(Entries provided Opens)

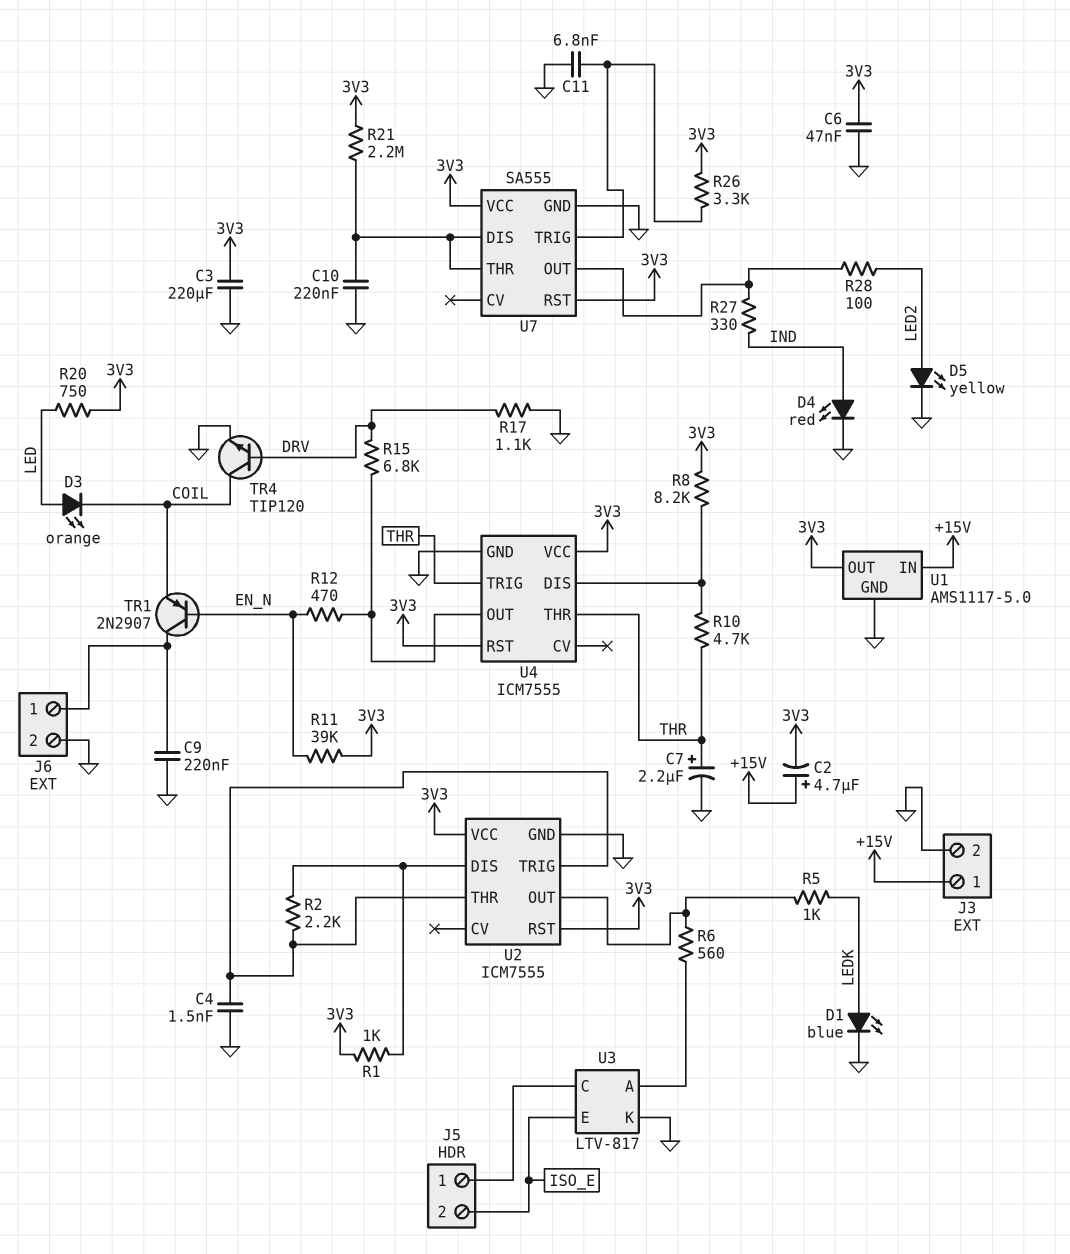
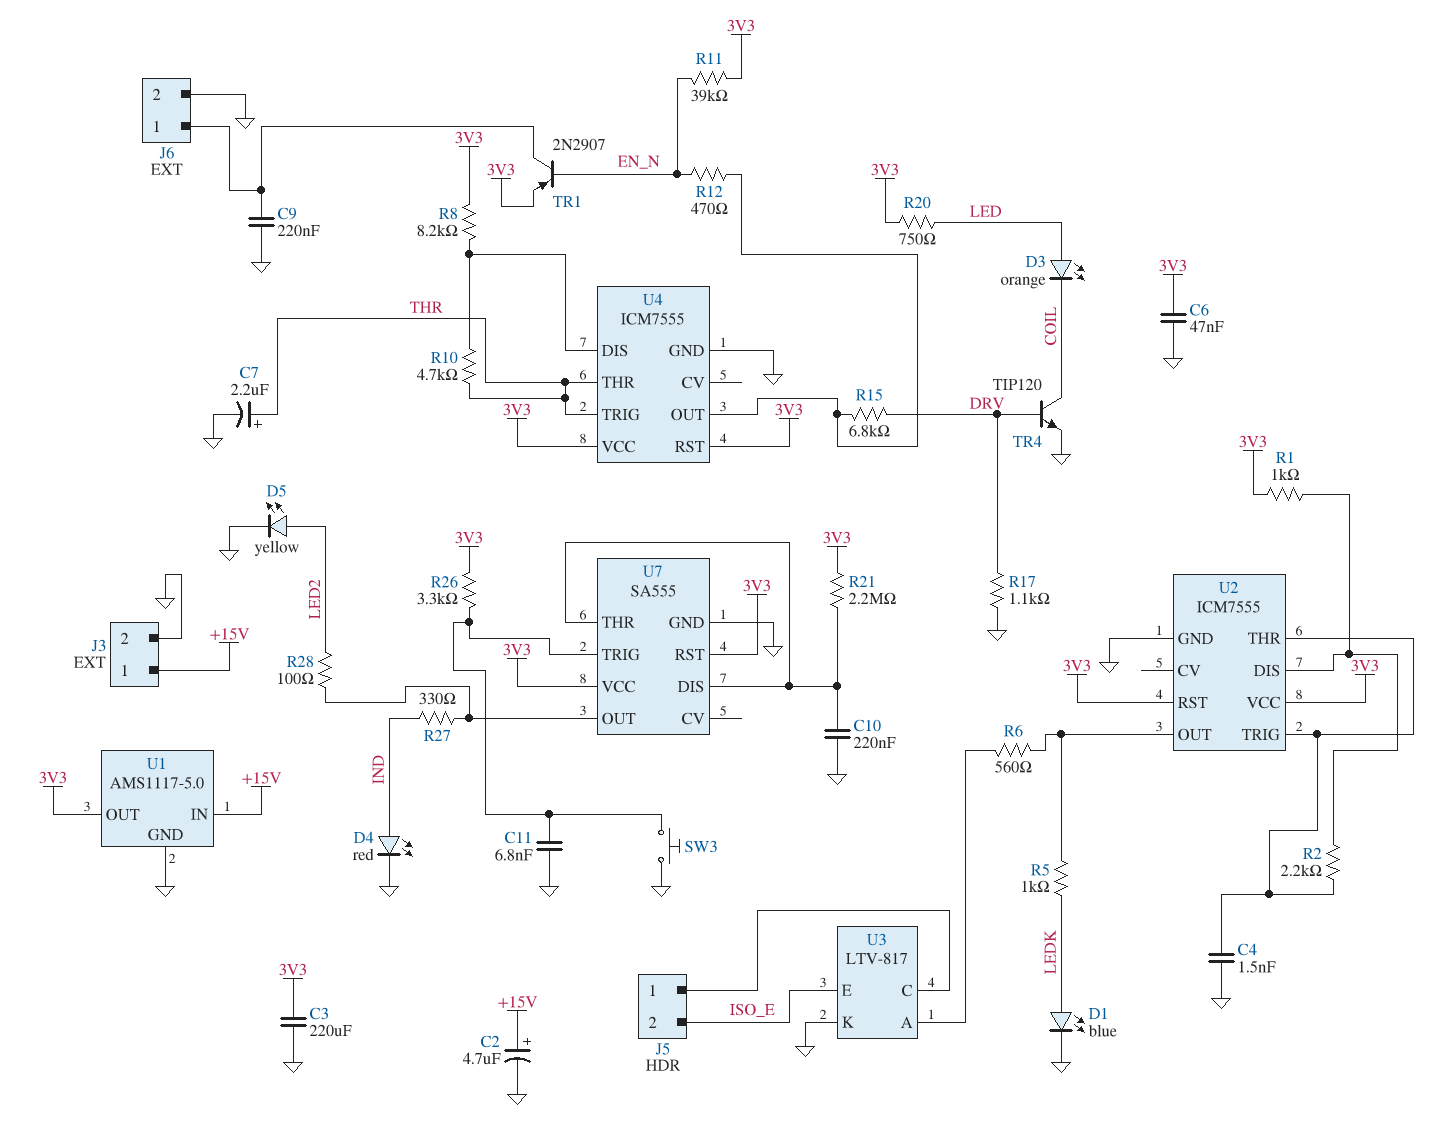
C2: 4.7uF (plus +15V, minus 3V3) -> 4.7uF (plus +15V, minus GND)
SW3: none -> button (GND, U7/TRIG)
TR1: PNP 2N2907 (B EN_N, C J6/1, E COIL) -> PNP 2N2907 (B EN_N, C J6/1, E 3V3)

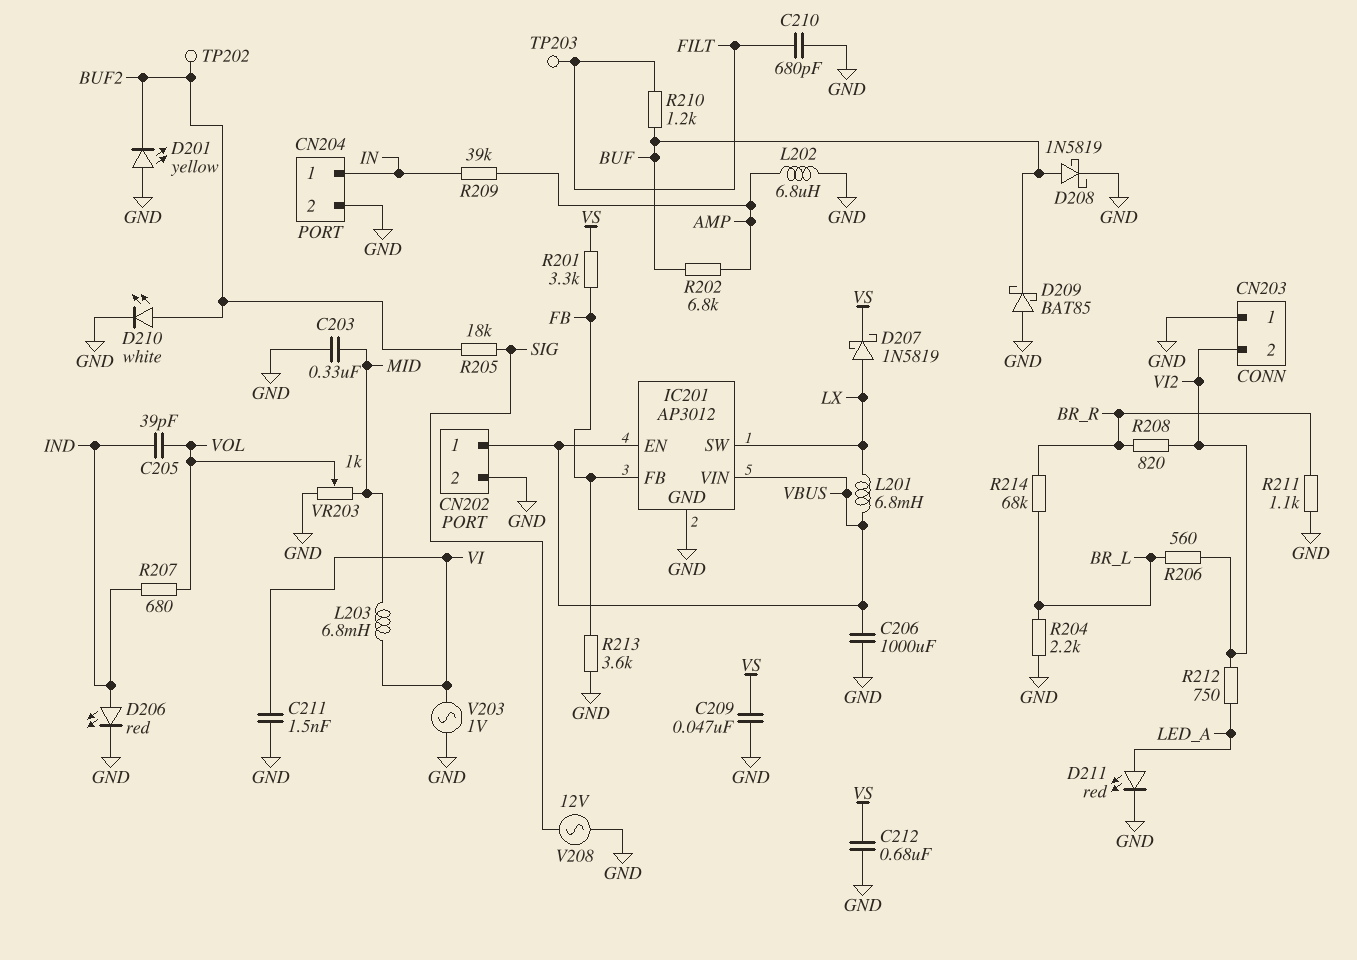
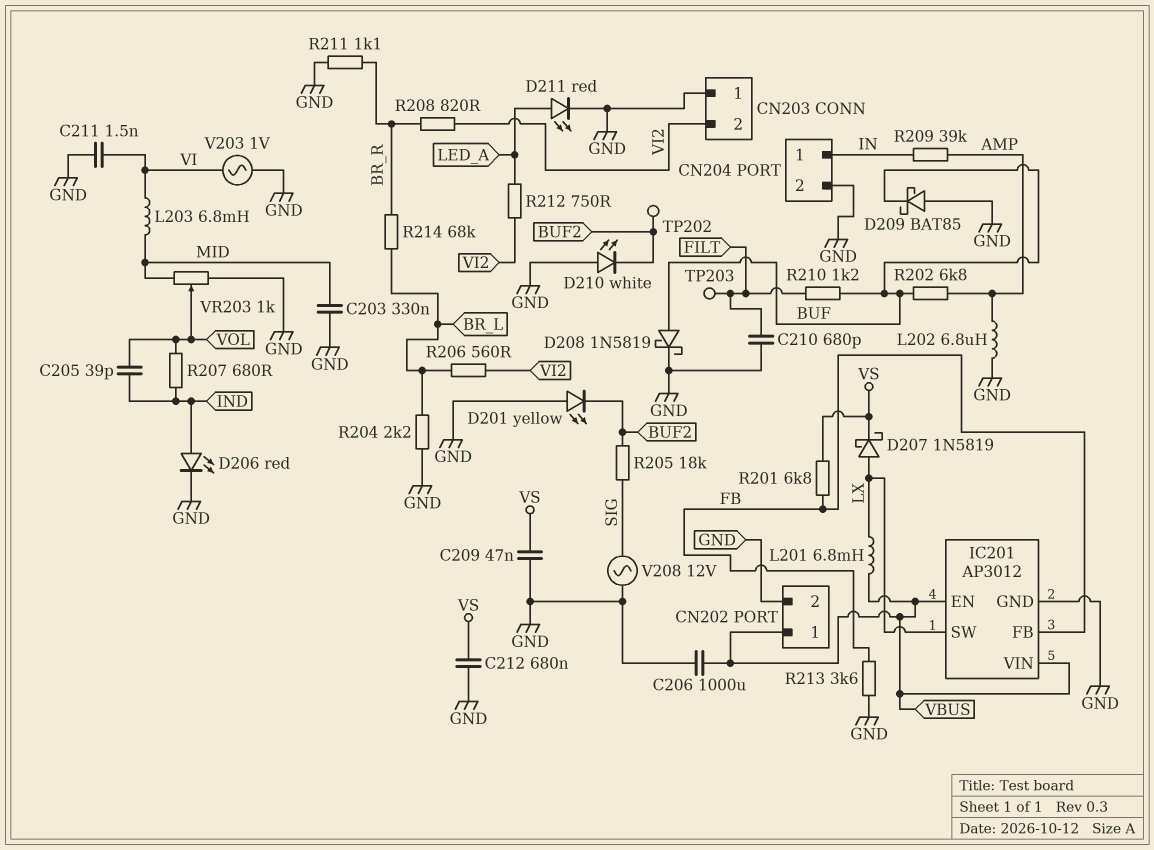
D210: LED white (A BUF2, K GND) -> LED white (A GND, K BUF2)
R201: 3.3k (FB, VS) -> 6.8k (FB, VS)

(Entries provided Closes)

To do:
An exact reproduction of all the records is required, with no pictures included.

Solution below:
C2: 4.7uF (plus +15V, minus 3V3) -> 4.7uF (plus +15V, minus GND)
SW3: none -> button (GND, U7/TRIG)
TR1: PNP 2N2907 (B EN_N, C J6/1, E COIL) -> PNP 2N2907 (B EN_N, C J6/1, E 3V3)

D210: LED white (A BUF2, K GND) -> LED white (A GND, K BUF2)
R201: 3.3k (FB, VS) -> 6.8k (FB, VS)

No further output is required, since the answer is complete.